Segment Start: Information shown

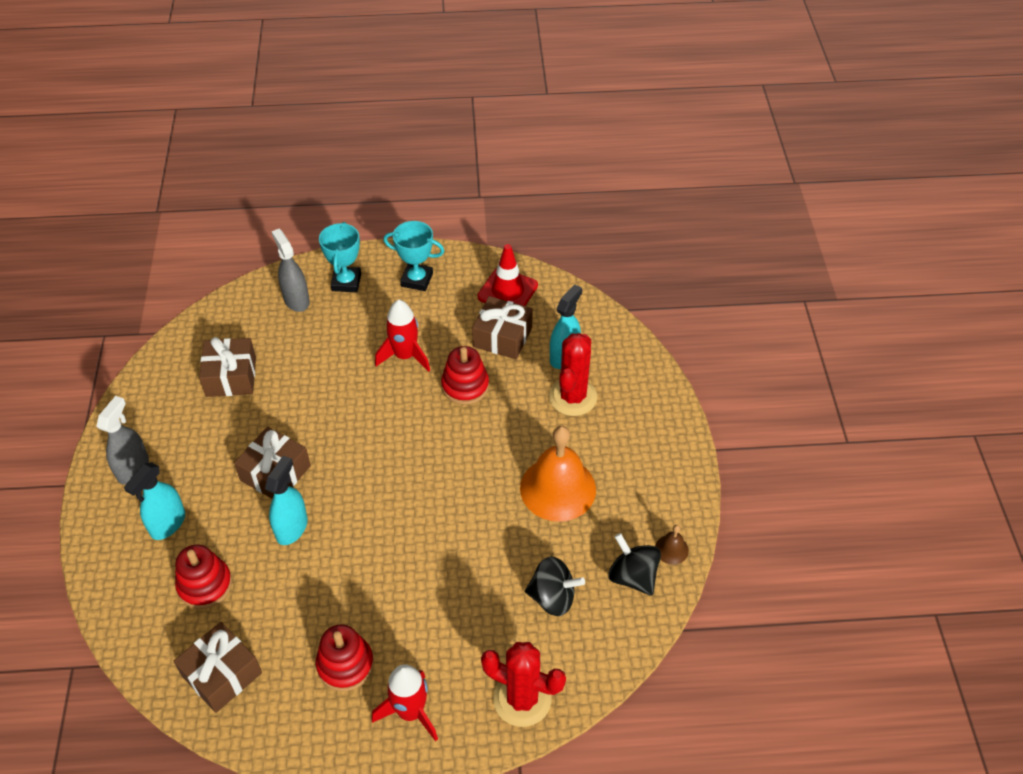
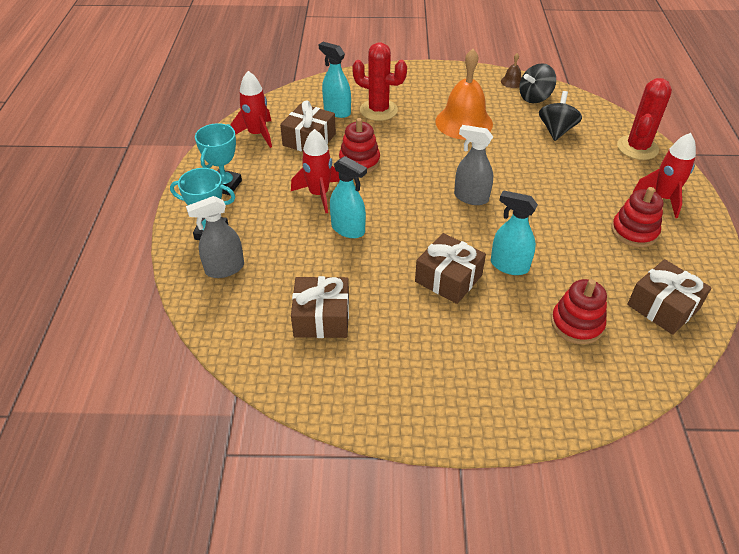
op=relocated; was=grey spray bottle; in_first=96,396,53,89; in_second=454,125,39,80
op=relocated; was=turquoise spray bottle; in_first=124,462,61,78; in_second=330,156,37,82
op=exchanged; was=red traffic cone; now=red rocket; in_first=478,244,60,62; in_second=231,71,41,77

Segment End: Information shown

§ Task objective: Transcribe nothing except the lines from the one with "op=relocated; was=turquoise spray" through the end of the data above, each exactly as it appears.

§ Answer space:
op=relocated; was=turquoise spray bottle; in_first=124,462,61,78; in_second=330,156,37,82
op=exchanged; was=red traffic cone; now=red rocket; in_first=478,244,60,62; in_second=231,71,41,77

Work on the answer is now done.